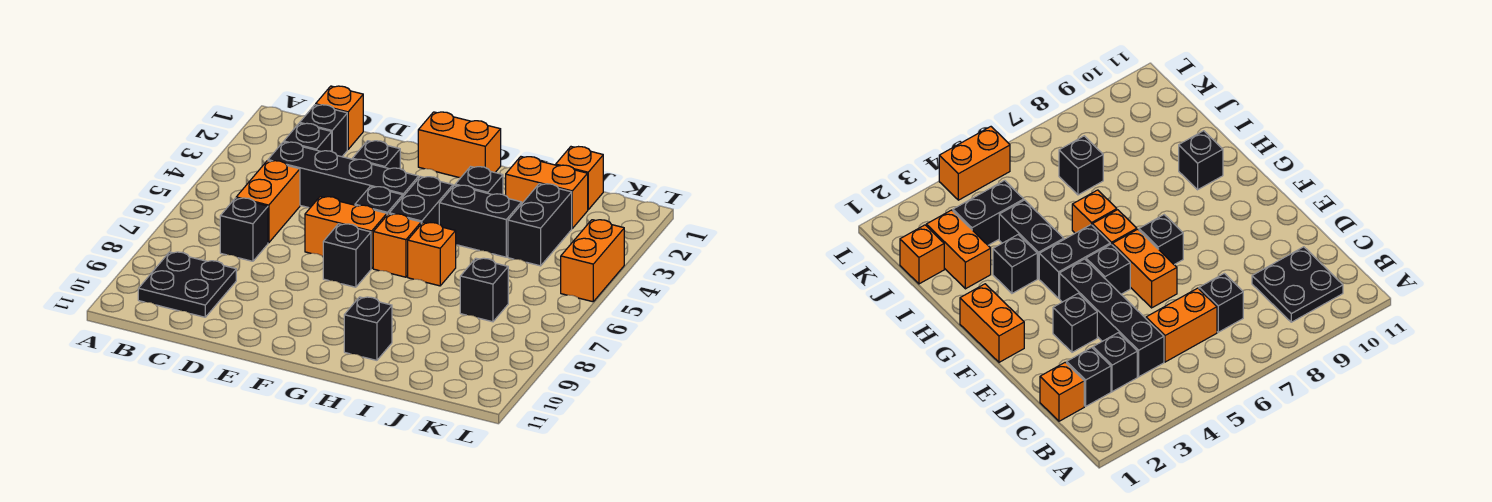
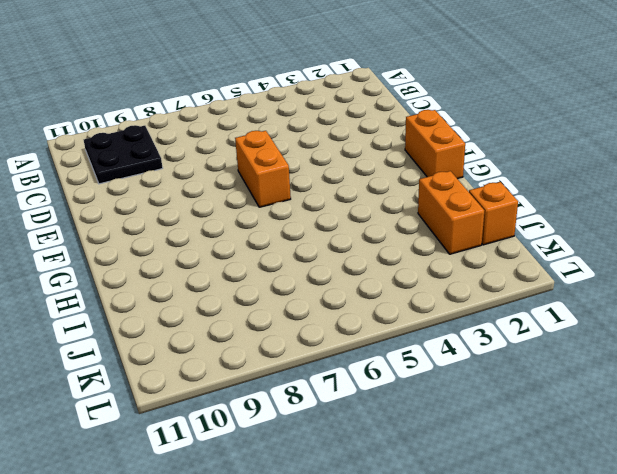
none -> orange brick C1 level 1
none -> black brick C2 level 1
none -> black brick C3 level 1

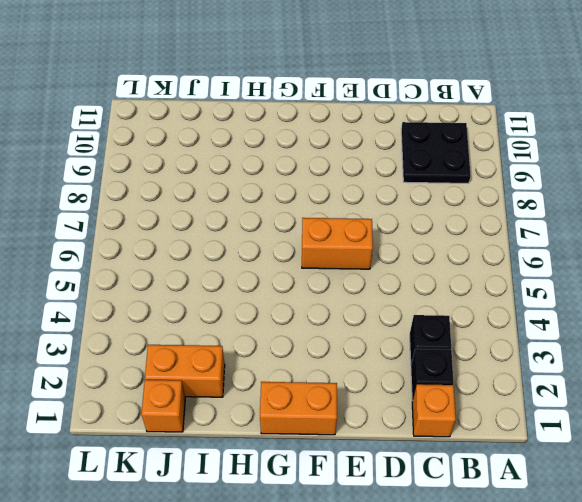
none -> black brick C4:F4 level 1
none -> orange brick C5:C6 level 1
none -> black brick C7 level 1

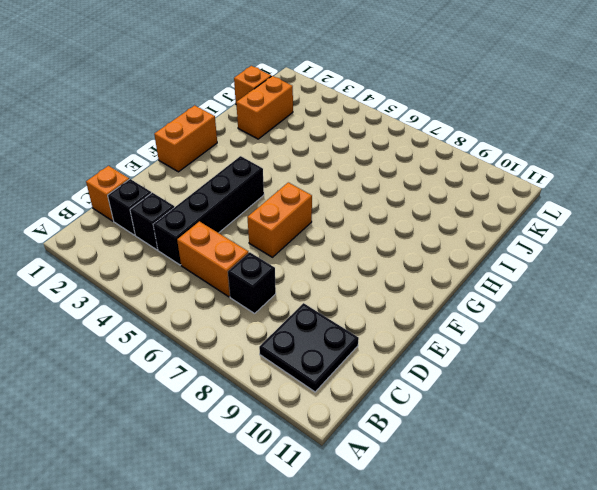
none -> black brick E3 level 1
none -> black brick F5 level 1
none -> black brick F7 level 1

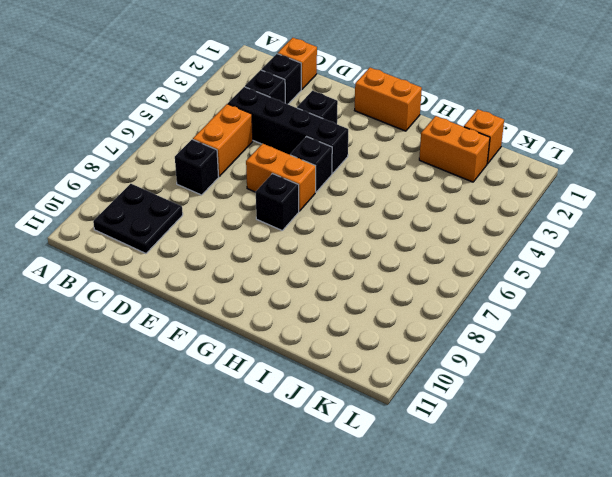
none -> black brick G4:G5 level 1
none -> orange brick G6 level 1
none -> black brick H3 level 1

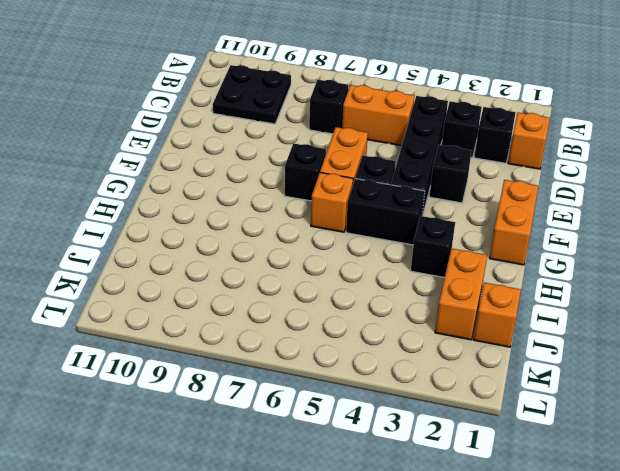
none -> black brick H4:I4 level 1
none -> orange brick H6 level 1
none -> black brick H10 level 1

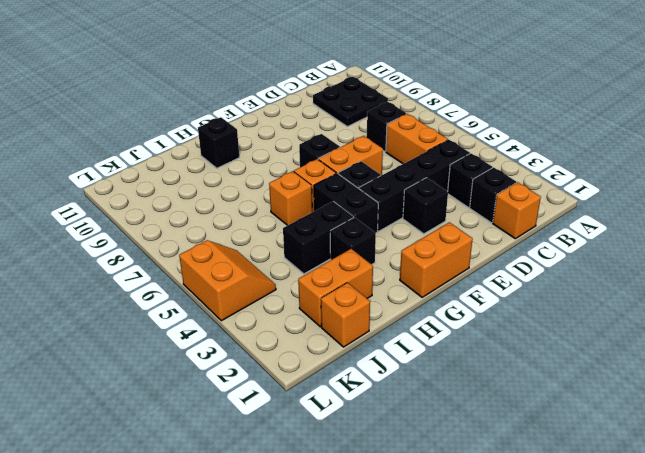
orange slope K4:L5 level 1 top L -> orange brick L4:L5 level 1
none -> black brick J3:J4 level 1
none -> black brick J7 level 1

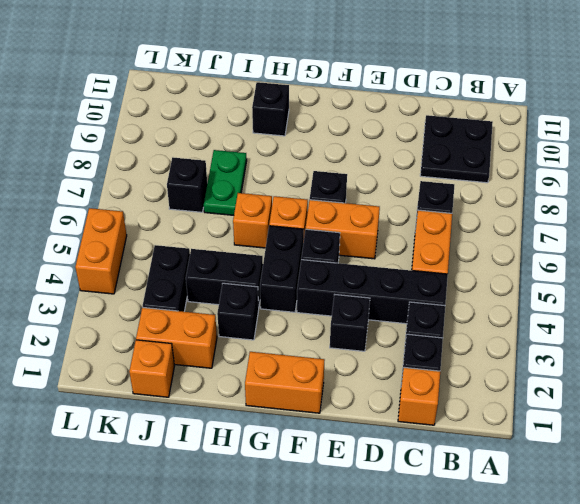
green plate I7:I8 level 1 -> none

+ + + + +

*Your objective:* Everything in the entries must be written out exactly; the pictures stay out.

*Your response:*
none -> orange brick C1 level 1
none -> black brick C2 level 1
none -> black brick C3 level 1

none -> black brick C4:F4 level 1
none -> orange brick C5:C6 level 1
none -> black brick C7 level 1

none -> black brick E3 level 1
none -> black brick F5 level 1
none -> black brick F7 level 1

none -> black brick G4:G5 level 1
none -> orange brick G6 level 1
none -> black brick H3 level 1

none -> black brick H4:I4 level 1
none -> orange brick H6 level 1
none -> black brick H10 level 1

orange slope K4:L5 level 1 top L -> orange brick L4:L5 level 1
none -> black brick J3:J4 level 1
none -> black brick J7 level 1

green plate I7:I8 level 1 -> none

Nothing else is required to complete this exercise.